Source records:
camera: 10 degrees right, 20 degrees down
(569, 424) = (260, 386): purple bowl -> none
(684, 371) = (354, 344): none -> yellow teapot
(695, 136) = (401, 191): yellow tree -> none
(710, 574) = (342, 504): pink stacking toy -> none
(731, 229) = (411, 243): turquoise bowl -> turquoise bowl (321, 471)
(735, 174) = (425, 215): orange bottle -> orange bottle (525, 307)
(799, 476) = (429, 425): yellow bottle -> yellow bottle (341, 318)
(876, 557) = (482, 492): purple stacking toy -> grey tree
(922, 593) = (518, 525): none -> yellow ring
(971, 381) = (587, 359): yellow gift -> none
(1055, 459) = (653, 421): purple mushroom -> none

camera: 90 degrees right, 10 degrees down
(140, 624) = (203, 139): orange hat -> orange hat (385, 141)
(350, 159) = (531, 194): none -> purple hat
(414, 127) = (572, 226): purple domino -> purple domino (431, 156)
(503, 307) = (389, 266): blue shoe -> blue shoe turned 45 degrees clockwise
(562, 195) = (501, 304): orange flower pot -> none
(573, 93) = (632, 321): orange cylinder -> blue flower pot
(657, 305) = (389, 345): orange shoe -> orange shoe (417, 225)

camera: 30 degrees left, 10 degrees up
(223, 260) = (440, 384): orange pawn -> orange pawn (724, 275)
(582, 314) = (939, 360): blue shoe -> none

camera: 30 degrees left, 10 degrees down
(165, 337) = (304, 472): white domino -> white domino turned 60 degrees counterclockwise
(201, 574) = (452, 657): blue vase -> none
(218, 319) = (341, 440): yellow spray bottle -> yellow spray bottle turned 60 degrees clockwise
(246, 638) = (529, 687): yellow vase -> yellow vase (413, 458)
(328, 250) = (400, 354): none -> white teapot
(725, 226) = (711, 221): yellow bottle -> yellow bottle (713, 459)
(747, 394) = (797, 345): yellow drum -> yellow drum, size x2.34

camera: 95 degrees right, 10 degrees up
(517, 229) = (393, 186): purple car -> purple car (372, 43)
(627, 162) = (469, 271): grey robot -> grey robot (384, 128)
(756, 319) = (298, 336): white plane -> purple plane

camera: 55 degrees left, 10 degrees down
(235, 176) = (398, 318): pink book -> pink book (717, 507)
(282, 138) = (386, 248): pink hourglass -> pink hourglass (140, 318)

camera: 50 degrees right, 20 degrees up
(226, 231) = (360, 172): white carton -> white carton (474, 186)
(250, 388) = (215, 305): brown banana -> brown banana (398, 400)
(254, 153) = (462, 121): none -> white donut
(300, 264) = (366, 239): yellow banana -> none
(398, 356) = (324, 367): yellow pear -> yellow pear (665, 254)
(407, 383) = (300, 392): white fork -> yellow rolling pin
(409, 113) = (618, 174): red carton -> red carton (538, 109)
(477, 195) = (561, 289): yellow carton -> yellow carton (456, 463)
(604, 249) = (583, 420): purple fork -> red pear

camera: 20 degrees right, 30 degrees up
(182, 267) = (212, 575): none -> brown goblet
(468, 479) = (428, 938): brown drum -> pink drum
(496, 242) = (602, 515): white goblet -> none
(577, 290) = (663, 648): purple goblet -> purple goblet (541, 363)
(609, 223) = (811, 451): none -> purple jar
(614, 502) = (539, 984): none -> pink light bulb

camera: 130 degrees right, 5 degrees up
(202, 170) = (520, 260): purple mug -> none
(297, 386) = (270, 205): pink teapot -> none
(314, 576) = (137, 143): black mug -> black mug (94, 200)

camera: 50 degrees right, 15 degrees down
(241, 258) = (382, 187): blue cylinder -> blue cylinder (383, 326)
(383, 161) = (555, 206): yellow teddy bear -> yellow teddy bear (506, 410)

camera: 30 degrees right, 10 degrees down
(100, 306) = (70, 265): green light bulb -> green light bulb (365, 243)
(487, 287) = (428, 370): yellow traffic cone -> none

WHAT THIS TASK INVOLVES:
Exact retyping of all the entries is required.

ANSWER FOR THIS EXERCISE:
camera: 10 degrees right, 20 degrees down
(569, 424) = (260, 386): purple bowl -> none
(684, 371) = (354, 344): none -> yellow teapot
(695, 136) = (401, 191): yellow tree -> none
(710, 574) = (342, 504): pink stacking toy -> none
(731, 229) = (411, 243): turquoise bowl -> turquoise bowl (321, 471)
(735, 174) = (425, 215): orange bottle -> orange bottle (525, 307)
(799, 476) = (429, 425): yellow bottle -> yellow bottle (341, 318)
(876, 557) = (482, 492): purple stacking toy -> grey tree
(922, 593) = (518, 525): none -> yellow ring
(971, 381) = (587, 359): yellow gift -> none
(1055, 459) = (653, 421): purple mushroom -> none

camera: 90 degrees right, 10 degrees down
(140, 624) = (203, 139): orange hat -> orange hat (385, 141)
(350, 159) = (531, 194): none -> purple hat
(414, 127) = (572, 226): purple domino -> purple domino (431, 156)
(503, 307) = (389, 266): blue shoe -> blue shoe turned 45 degrees clockwise
(562, 195) = (501, 304): orange flower pot -> none
(573, 93) = (632, 321): orange cylinder -> blue flower pot
(657, 305) = (389, 345): orange shoe -> orange shoe (417, 225)

camera: 30 degrees left, 10 degrees up
(223, 260) = (440, 384): orange pawn -> orange pawn (724, 275)
(582, 314) = (939, 360): blue shoe -> none

camera: 30 degrees left, 10 degrees down
(165, 337) = (304, 472): white domino -> white domino turned 60 degrees counterclockwise
(201, 574) = (452, 657): blue vase -> none
(218, 319) = (341, 440): yellow spray bottle -> yellow spray bottle turned 60 degrees clockwise
(246, 638) = (529, 687): yellow vase -> yellow vase (413, 458)
(328, 250) = (400, 354): none -> white teapot
(725, 226) = (711, 221): yellow bottle -> yellow bottle (713, 459)
(747, 394) = (797, 345): yellow drum -> yellow drum, size x2.34

camera: 95 degrees right, 10 degrees up
(517, 229) = (393, 186): purple car -> purple car (372, 43)
(627, 162) = (469, 271): grey robot -> grey robot (384, 128)
(756, 319) = (298, 336): white plane -> purple plane

camera: 55 degrees left, 10 degrees down
(235, 176) = (398, 318): pink book -> pink book (717, 507)
(282, 138) = (386, 248): pink hourglass -> pink hourglass (140, 318)

camera: 50 degrees right, 20 degrees up
(226, 231) = (360, 172): white carton -> white carton (474, 186)
(250, 388) = (215, 305): brown banana -> brown banana (398, 400)
(254, 153) = (462, 121): none -> white donut
(300, 264) = (366, 239): yellow banana -> none
(398, 356) = (324, 367): yellow pear -> yellow pear (665, 254)
(407, 383) = (300, 392): white fork -> yellow rolling pin
(409, 113) = (618, 174): red carton -> red carton (538, 109)
(477, 195) = (561, 289): yellow carton -> yellow carton (456, 463)
(604, 249) = (583, 420): purple fork -> red pear

camera: 20 degrees right, 30 degrees up
(182, 267) = (212, 575): none -> brown goblet
(468, 479) = (428, 938): brown drum -> pink drum
(496, 242) = (602, 515): white goblet -> none
(577, 290) = (663, 648): purple goblet -> purple goblet (541, 363)
(609, 223) = (811, 451): none -> purple jar
(614, 502) = (539, 984): none -> pink light bulb

camera: 130 degrees right, 5 degrees up
(202, 170) = (520, 260): purple mug -> none
(297, 386) = (270, 205): pink teapot -> none
(314, 576) = (137, 143): black mug -> black mug (94, 200)

camera: 50 degrees right, 15 degrees down
(241, 258) = (382, 187): blue cylinder -> blue cylinder (383, 326)
(383, 161) = (555, 206): yellow teddy bear -> yellow teddy bear (506, 410)

camera: 30 degrees right, 10 degrees down
(100, 306) = (70, 265): green light bulb -> green light bulb (365, 243)
(487, 287) = (428, 370): yellow traffic cone -> none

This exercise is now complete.